Data shown: Begin

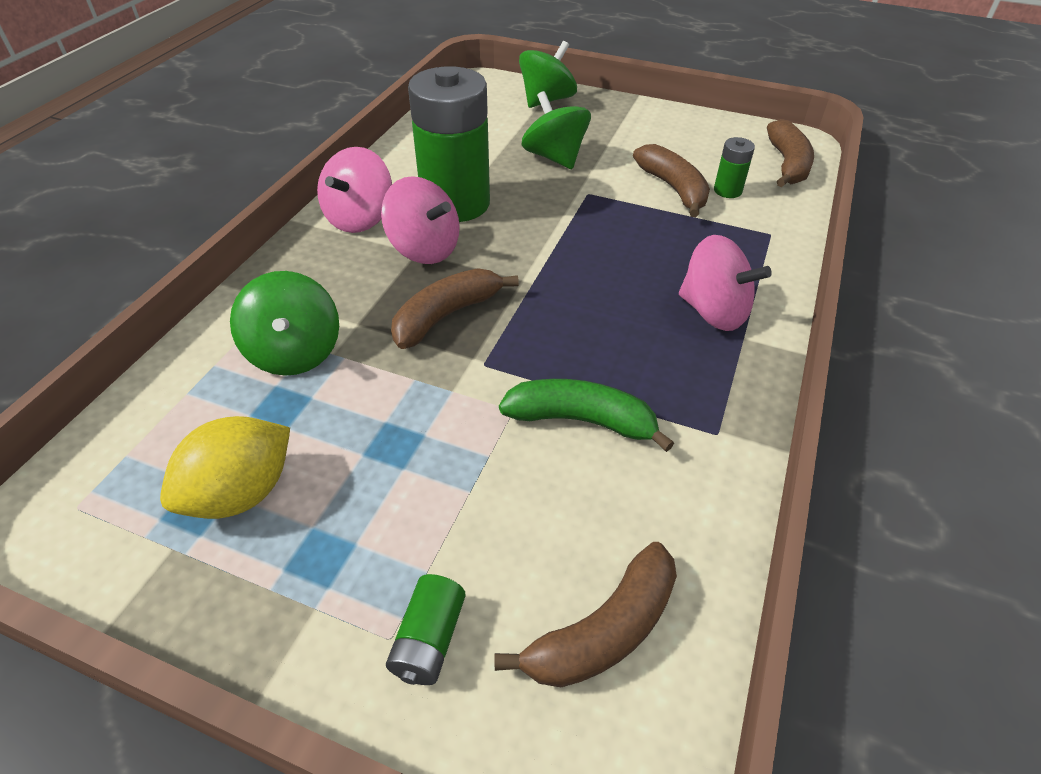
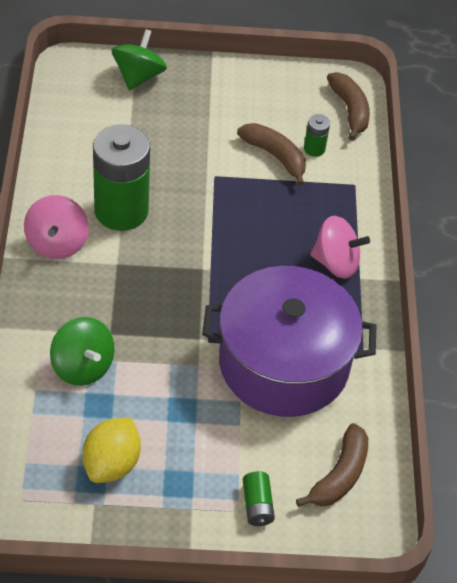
camera: 25 degrees left, 5 degrees up
(424, 249) = (121, 259): pink spinning top -> none
(446, 315) = (166, 311): brown banana -> none
(555, 157) = (174, 143): green spinning top -> none
(581, 420) = (283, 363): green banana -> purple pot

Data shown: End

● **Task instructions**: Although the records contain pictures, your copy should hold only the text, reproduced exactly.

● **The completed task**:
camera: 25 degrees left, 5 degrees up
(424, 249) = (121, 259): pink spinning top -> none
(446, 315) = (166, 311): brown banana -> none
(555, 157) = (174, 143): green spinning top -> none
(581, 420) = (283, 363): green banana -> purple pot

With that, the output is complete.